TASK REQUIREMENTS: What lines of the material hold the string "insert"? Pull each of them out.

EXERCISE INPUTS:
/---

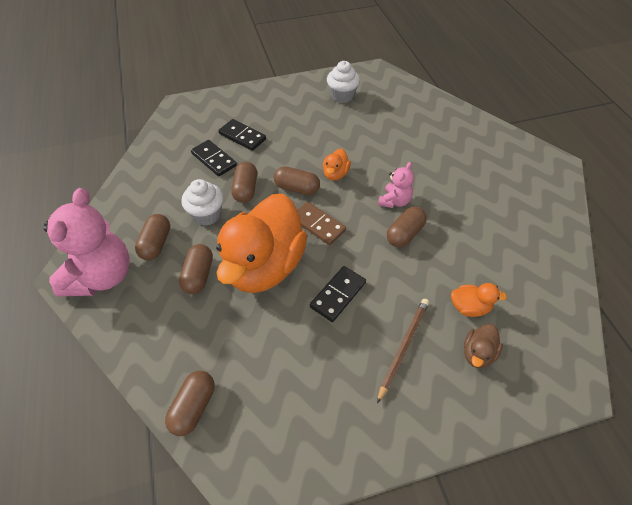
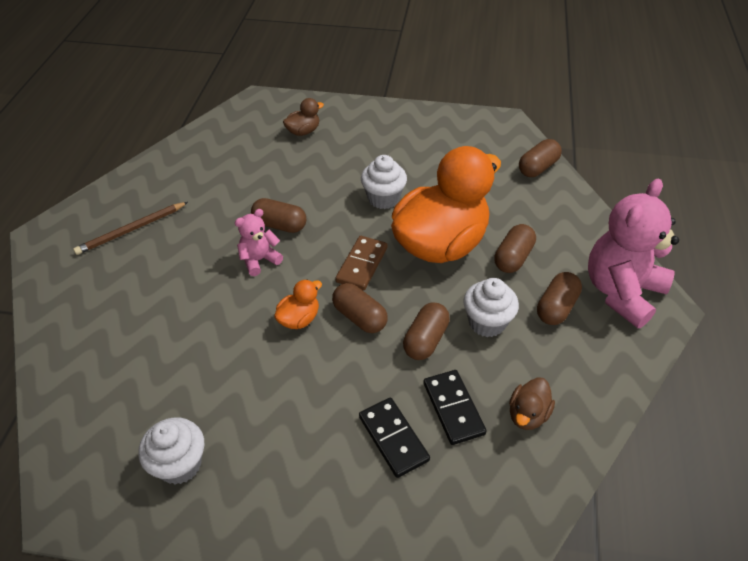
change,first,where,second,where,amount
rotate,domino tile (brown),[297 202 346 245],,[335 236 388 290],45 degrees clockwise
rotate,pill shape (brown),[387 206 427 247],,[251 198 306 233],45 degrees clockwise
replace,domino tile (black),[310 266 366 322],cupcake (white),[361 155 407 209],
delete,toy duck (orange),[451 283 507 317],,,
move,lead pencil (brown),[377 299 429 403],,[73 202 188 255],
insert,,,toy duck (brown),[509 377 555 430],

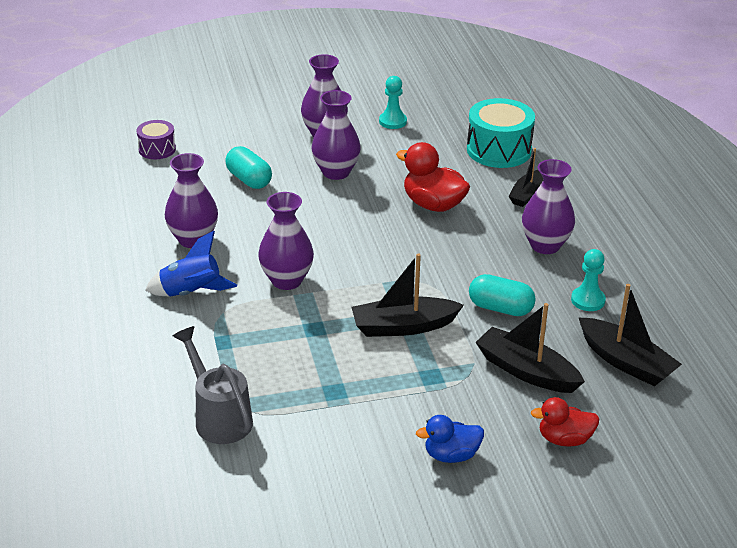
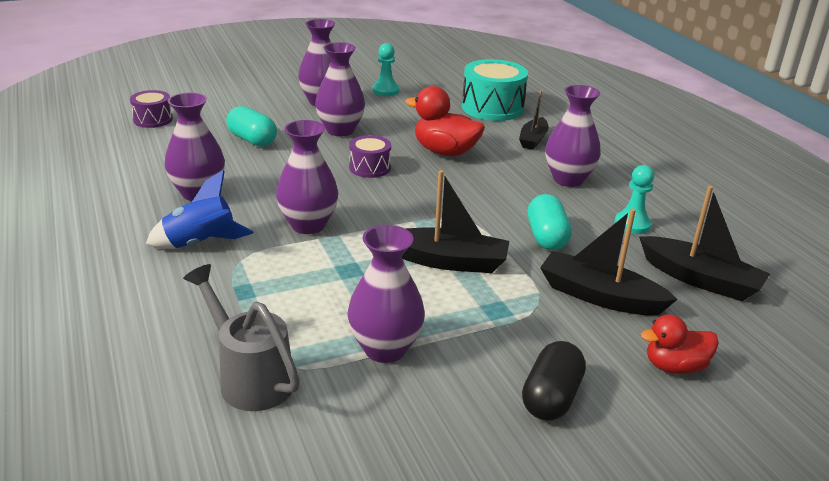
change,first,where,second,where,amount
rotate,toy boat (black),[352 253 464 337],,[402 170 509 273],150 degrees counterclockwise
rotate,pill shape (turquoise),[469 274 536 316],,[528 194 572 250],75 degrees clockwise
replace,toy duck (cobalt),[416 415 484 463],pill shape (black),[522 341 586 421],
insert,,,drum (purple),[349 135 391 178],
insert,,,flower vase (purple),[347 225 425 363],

\---

TASK RESPONSE:
insert,,,toy duck (brown),[509 377 555 430],
insert,,,drum (purple),[349 135 391 178],
insert,,,flower vase (purple),[347 225 425 363],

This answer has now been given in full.